Your assignment
Restate the records that follow word for word; no pictures should appear.

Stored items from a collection
--*--
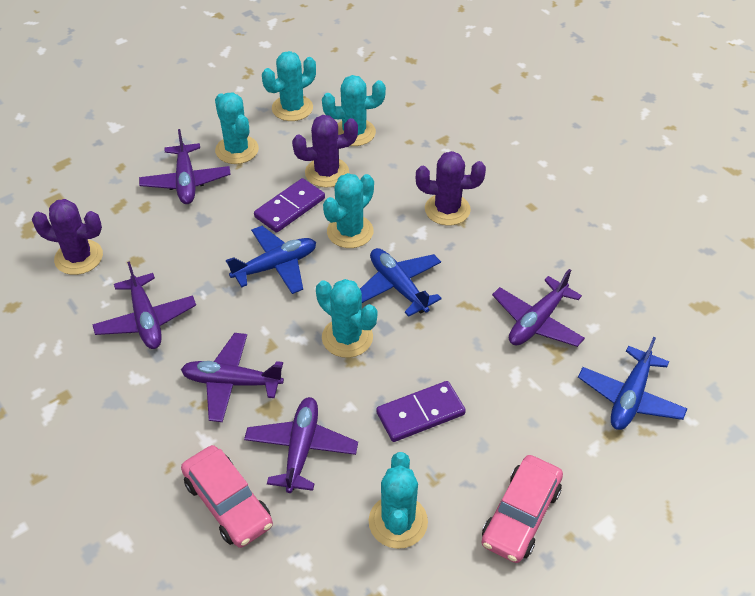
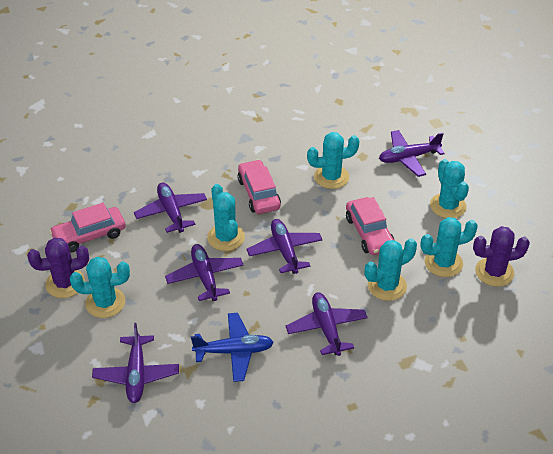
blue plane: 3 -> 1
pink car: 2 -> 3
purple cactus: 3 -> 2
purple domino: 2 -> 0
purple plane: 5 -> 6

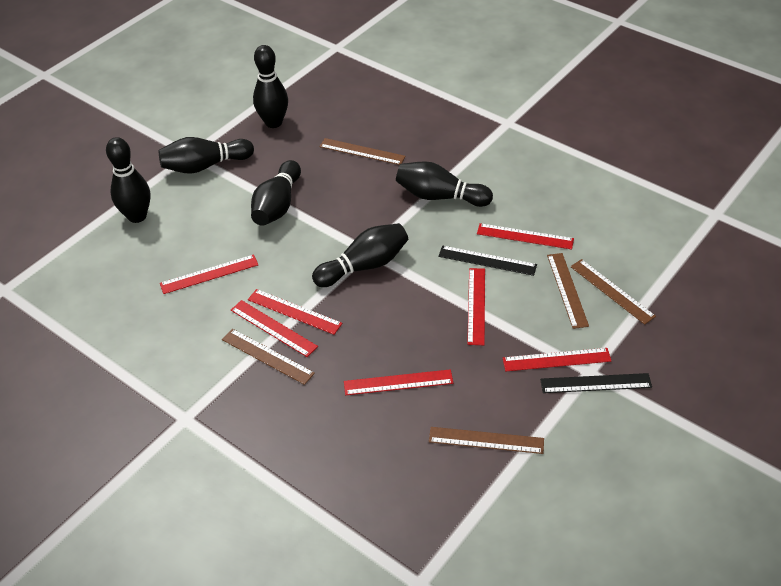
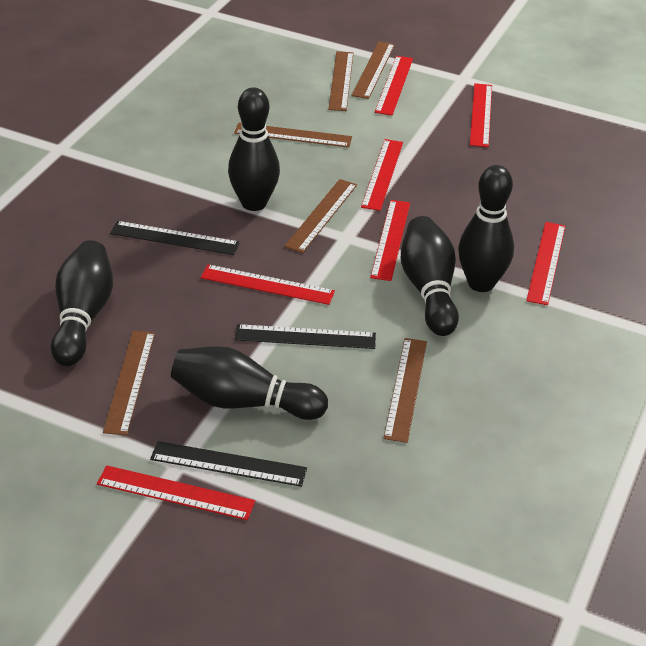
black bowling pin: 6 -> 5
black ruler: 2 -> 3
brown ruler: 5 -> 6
--*--
Written answer
blue plane: 3 -> 1
pink car: 2 -> 3
purple cactus: 3 -> 2
purple domino: 2 -> 0
purple plane: 5 -> 6

black bowling pin: 6 -> 5
black ruler: 2 -> 3
brown ruler: 5 -> 6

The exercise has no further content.